What you are asked to do » Repeat every record word for word and omit the images.
(Records shown begins)
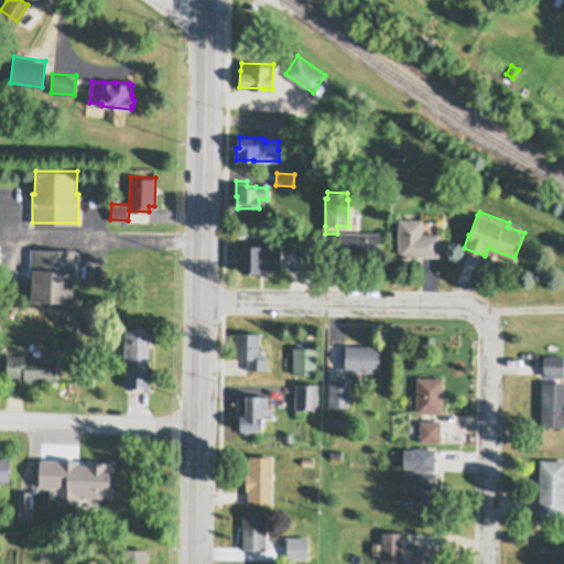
[(399,218),(423,218),(423,232),(440,234),(440,256),(398,256),(399,218)]
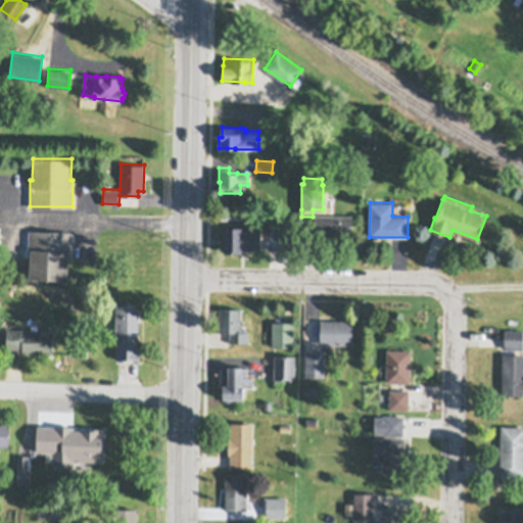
[(315,215),(352,215),(352,236),(314,235),(315,215)]
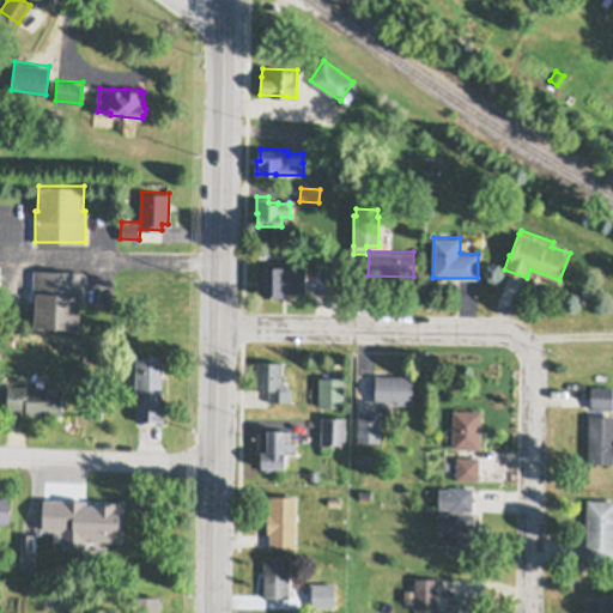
[(263,266),(284,266),(284,267),(305,267),(305,292),(284,292),(284,296),(263,296),(263,286),(259,286),(259,277),(263,277),(263,266)]
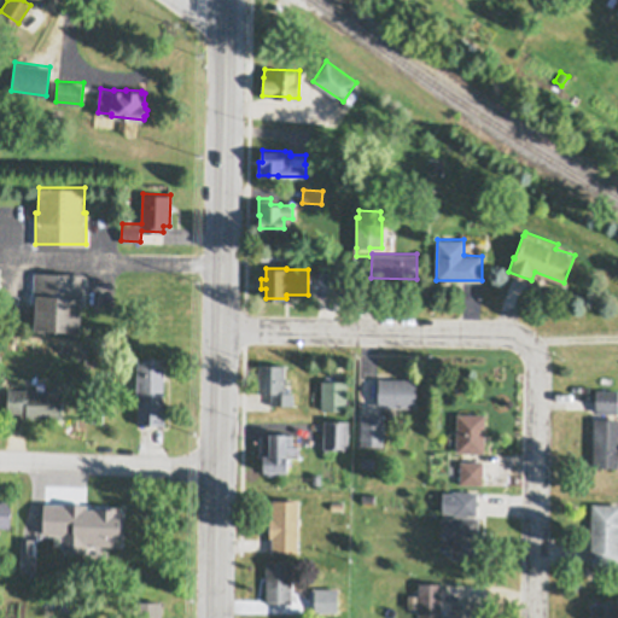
[(34,272),(85,273),(83,305),(81,305),(80,330),(34,328),(35,303),(33,303),(34,272)]
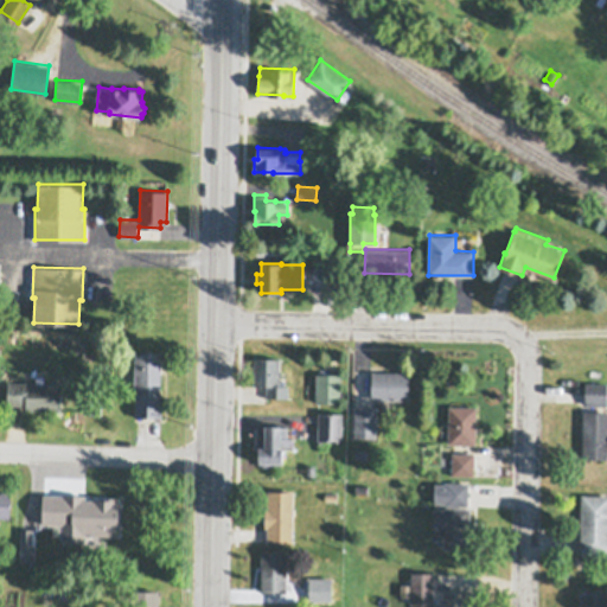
[(313,267),(336,267),(336,289),(313,289),(313,267)]
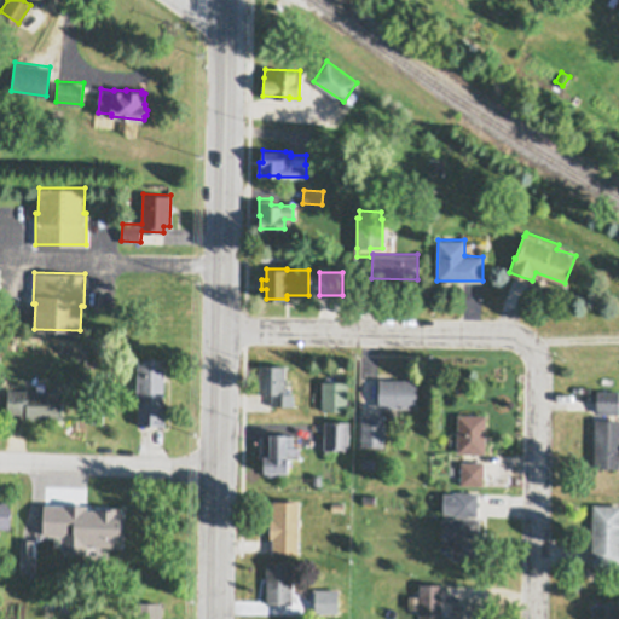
[(138,357),(163,357),(163,404),(165,404),(165,424),(138,424),(139,395),(138,395),(138,357)]
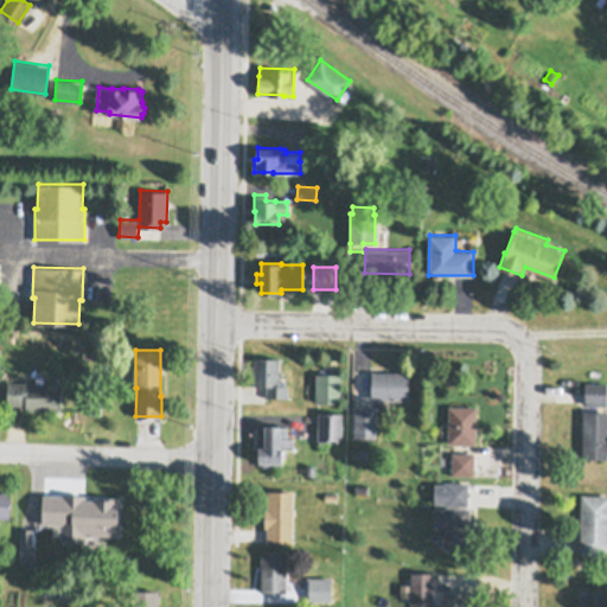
[(255,357),(280,358),(279,384),(288,384),(288,397),(267,397),(267,385),(254,385),(255,357)]
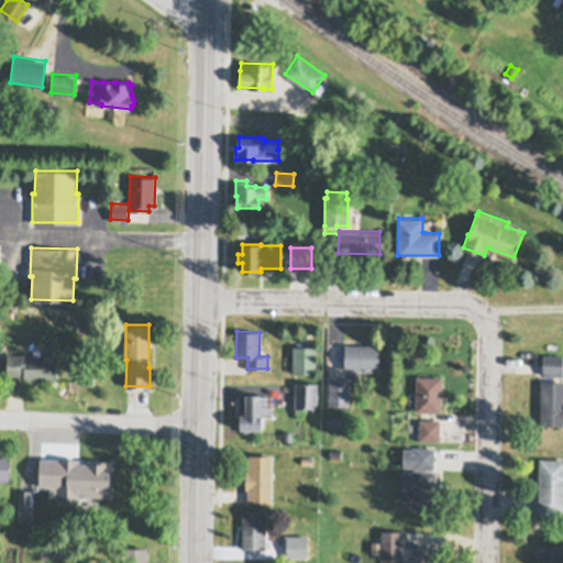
[(345,344),(379,345),(379,371),(345,370),(345,344)]
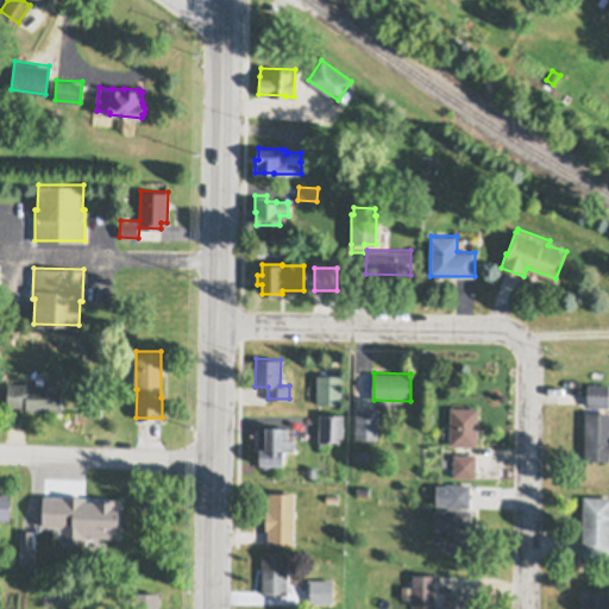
[(318,375),(341,375),(341,403),(316,403),(318,375)]
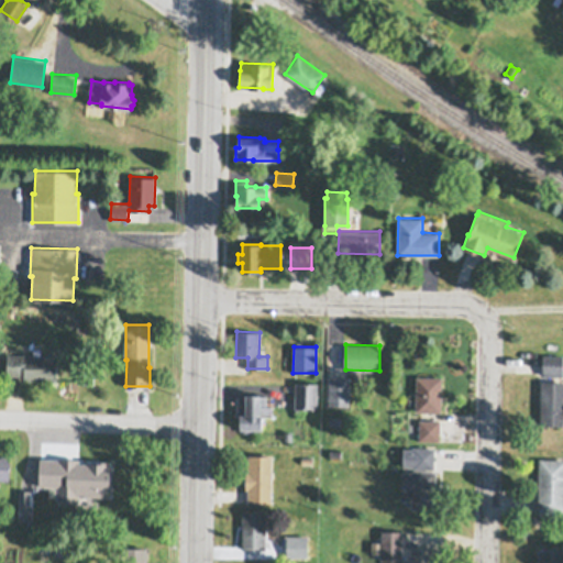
[(7,354),(57,355),(56,381),(24,379),(24,375),(7,374),(7,354)]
(Records shown ends)
Answer »
[(399,218),(423,218),(423,232),(440,234),(440,256),(398,256),(399,218)]
[(315,215),(352,215),(352,236),(314,235),(315,215)]
[(263,266),(284,266),(284,267),(305,267),(305,292),(284,292),(284,296),(263,296),(263,286),(259,286),(259,277),(263,277),(263,266)]
[(34,272),(85,273),(83,305),(81,305),(80,330),(34,328),(35,303),(33,303),(34,272)]
[(313,267),(336,267),(336,289),(313,289),(313,267)]
[(138,357),(163,357),(163,404),(165,404),(165,424),(138,424),(139,395),(138,395),(138,357)]
[(255,357),(280,358),(279,384),(288,384),(288,397),(267,397),(267,385),(254,385),(255,357)]
[(345,344),(379,345),(379,371),(345,370),(345,344)]
[(318,375),(341,375),(341,403),(316,403),(318,375)]
[(7,354),(57,355),(56,381),(24,379),(24,375),(7,374),(7,354)]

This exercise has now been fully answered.